* Exercise instructions *
Filter the listing and keep only the lines with the word "grey".

* Input material *

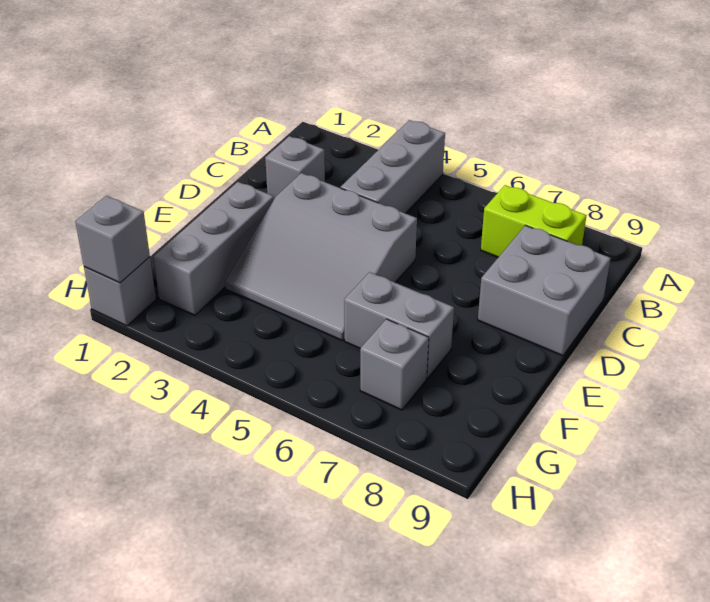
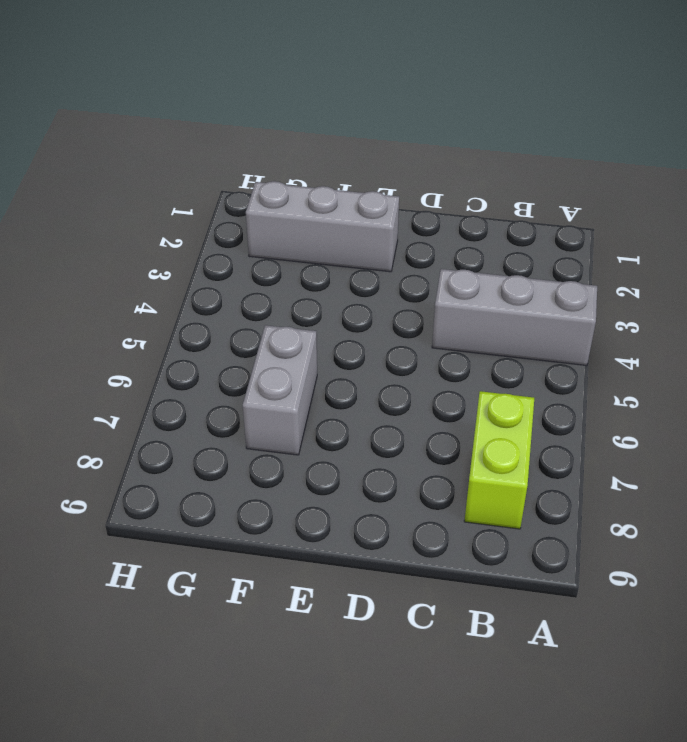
none -> grey brick C2 level 1
none -> grey brick C8:D9 level 1

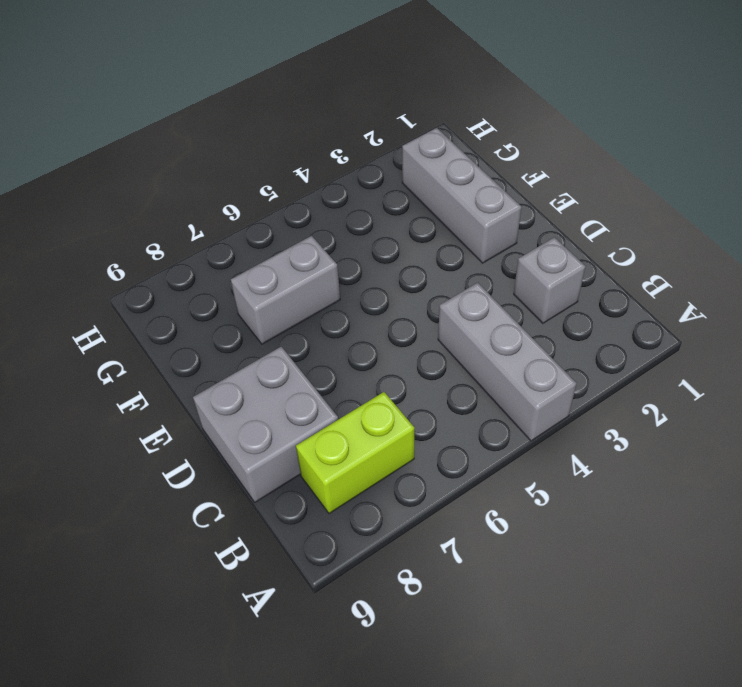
none -> grey slope D3:F5 level 1 top D
none -> grey brick G7 level 1

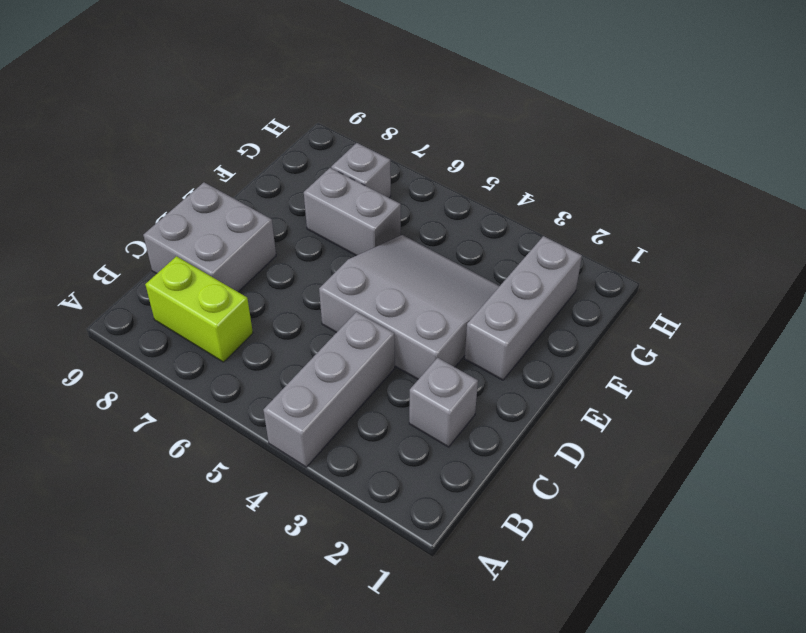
none -> grey brick H1 level 1
none -> grey brick H1 level 2

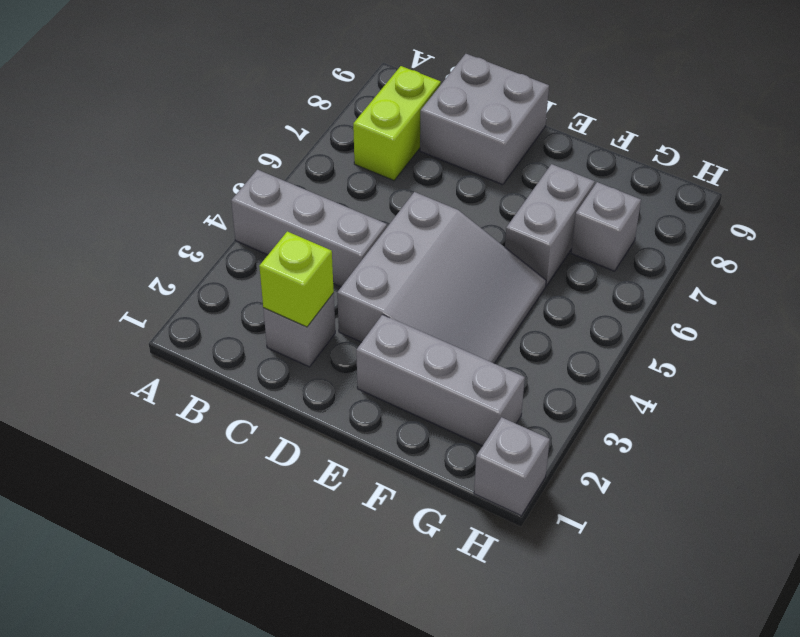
lime brick C2 level 2 -> none
none -> grey brick H1 level 2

* Answer to this task *
none -> grey brick C2 level 1
none -> grey brick C8:D9 level 1
none -> grey slope D3:F5 level 1 top D
none -> grey brick G7 level 1
none -> grey brick H1 level 1
none -> grey brick H1 level 2
none -> grey brick H1 level 2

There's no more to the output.